BEGIN Source data

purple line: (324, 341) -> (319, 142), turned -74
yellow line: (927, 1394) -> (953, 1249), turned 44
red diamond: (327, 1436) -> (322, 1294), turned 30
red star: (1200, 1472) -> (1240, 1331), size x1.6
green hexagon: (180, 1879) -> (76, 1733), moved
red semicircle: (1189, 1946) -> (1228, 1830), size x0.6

END Source data
BEGIN Source data

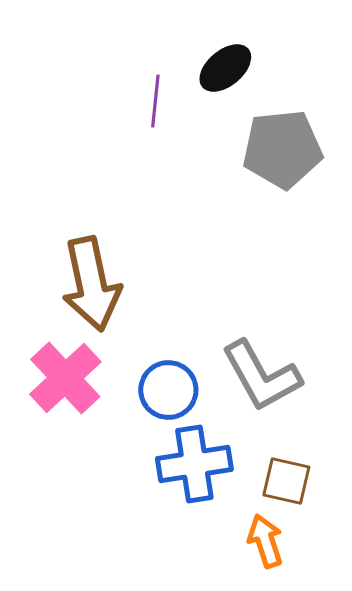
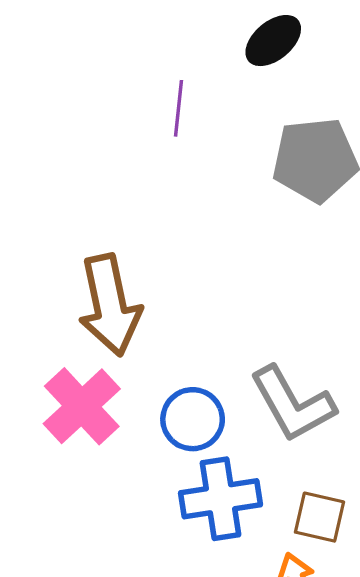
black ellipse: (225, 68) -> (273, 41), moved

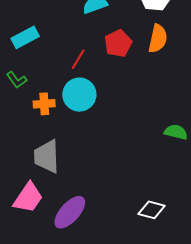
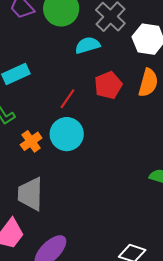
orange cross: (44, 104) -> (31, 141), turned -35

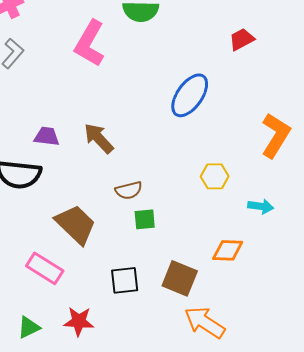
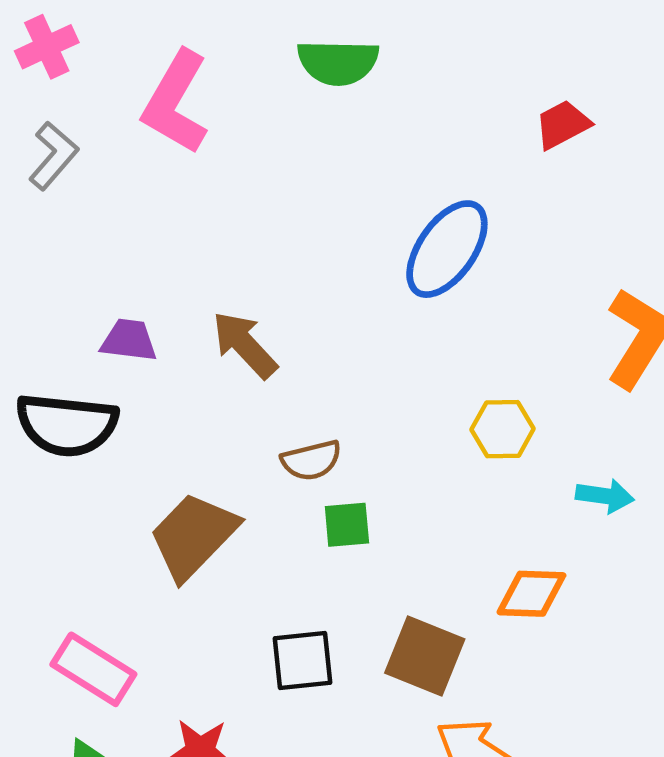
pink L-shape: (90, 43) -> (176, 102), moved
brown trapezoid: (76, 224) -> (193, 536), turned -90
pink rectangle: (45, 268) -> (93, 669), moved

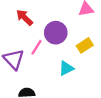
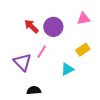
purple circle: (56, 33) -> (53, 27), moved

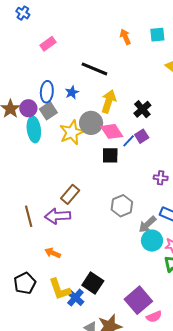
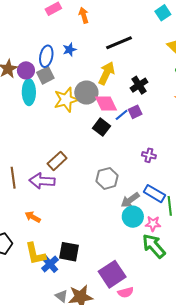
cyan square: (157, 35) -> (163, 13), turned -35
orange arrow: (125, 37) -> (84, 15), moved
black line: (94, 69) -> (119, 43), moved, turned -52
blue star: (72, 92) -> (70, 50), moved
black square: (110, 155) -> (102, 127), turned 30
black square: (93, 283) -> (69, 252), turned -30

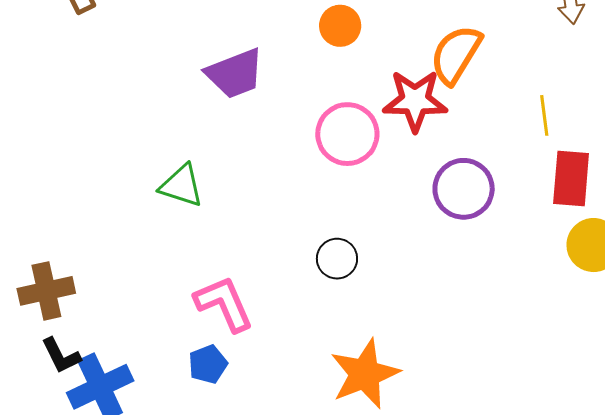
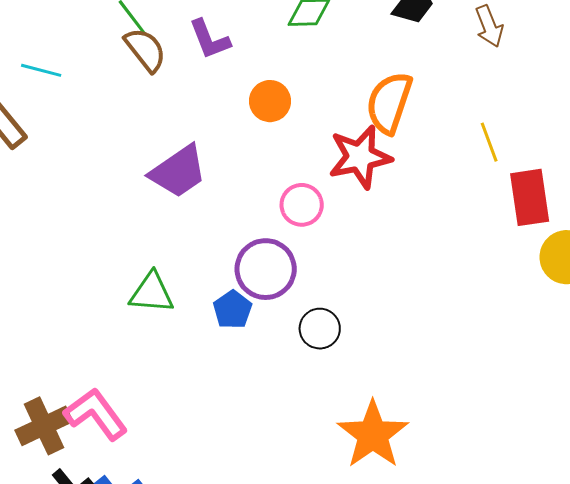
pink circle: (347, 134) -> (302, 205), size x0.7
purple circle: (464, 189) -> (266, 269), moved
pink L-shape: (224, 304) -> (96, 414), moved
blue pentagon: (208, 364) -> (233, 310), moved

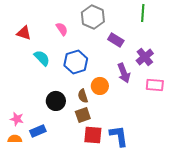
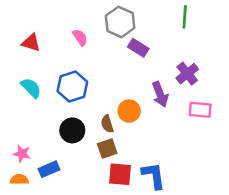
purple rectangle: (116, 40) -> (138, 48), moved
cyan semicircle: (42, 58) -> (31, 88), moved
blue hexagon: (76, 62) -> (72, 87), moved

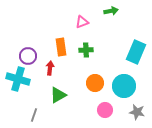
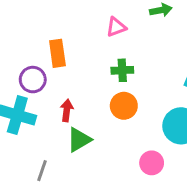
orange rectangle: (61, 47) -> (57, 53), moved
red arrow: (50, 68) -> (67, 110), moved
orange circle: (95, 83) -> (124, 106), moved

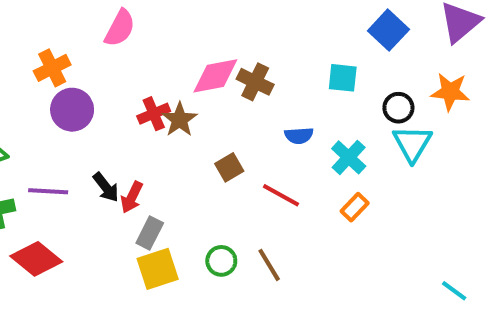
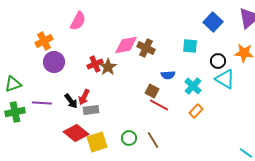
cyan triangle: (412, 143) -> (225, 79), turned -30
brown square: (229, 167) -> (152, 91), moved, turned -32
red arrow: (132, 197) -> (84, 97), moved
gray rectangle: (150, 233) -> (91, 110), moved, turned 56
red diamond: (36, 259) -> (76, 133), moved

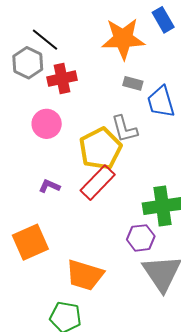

END Source data
BEGIN Source data

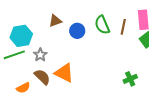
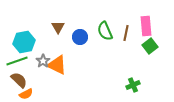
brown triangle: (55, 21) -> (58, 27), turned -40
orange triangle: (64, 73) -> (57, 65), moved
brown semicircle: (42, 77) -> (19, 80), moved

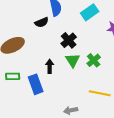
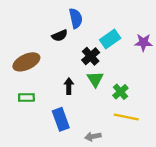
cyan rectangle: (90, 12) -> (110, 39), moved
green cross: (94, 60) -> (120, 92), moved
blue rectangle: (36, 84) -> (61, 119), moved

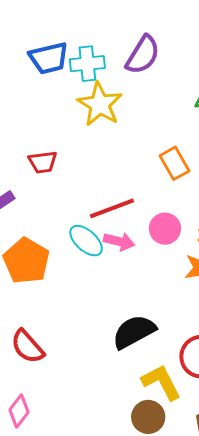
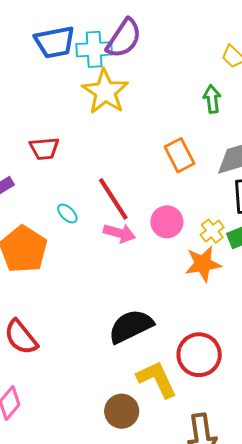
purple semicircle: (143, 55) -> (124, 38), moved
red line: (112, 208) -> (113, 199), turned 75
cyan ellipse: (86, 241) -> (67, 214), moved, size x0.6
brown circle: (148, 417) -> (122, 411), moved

END Source data

■ **Work item**
Leaving out all pictures, set down exactly the lines of the material above, from the line with "orange rectangle: (61, 47) -> (57, 53), moved" to the line with "red diamond: (36, 259) -> (76, 133), moved" inclusive, and no others.

■ **Response to the task**
orange rectangle: (61, 47) -> (57, 53), moved
red arrow: (50, 68) -> (67, 110), moved
orange circle: (95, 83) -> (124, 106), moved

cyan triangle: (412, 143) -> (225, 79), turned -30
brown square: (229, 167) -> (152, 91), moved, turned -32
red arrow: (132, 197) -> (84, 97), moved
gray rectangle: (150, 233) -> (91, 110), moved, turned 56
red diamond: (36, 259) -> (76, 133), moved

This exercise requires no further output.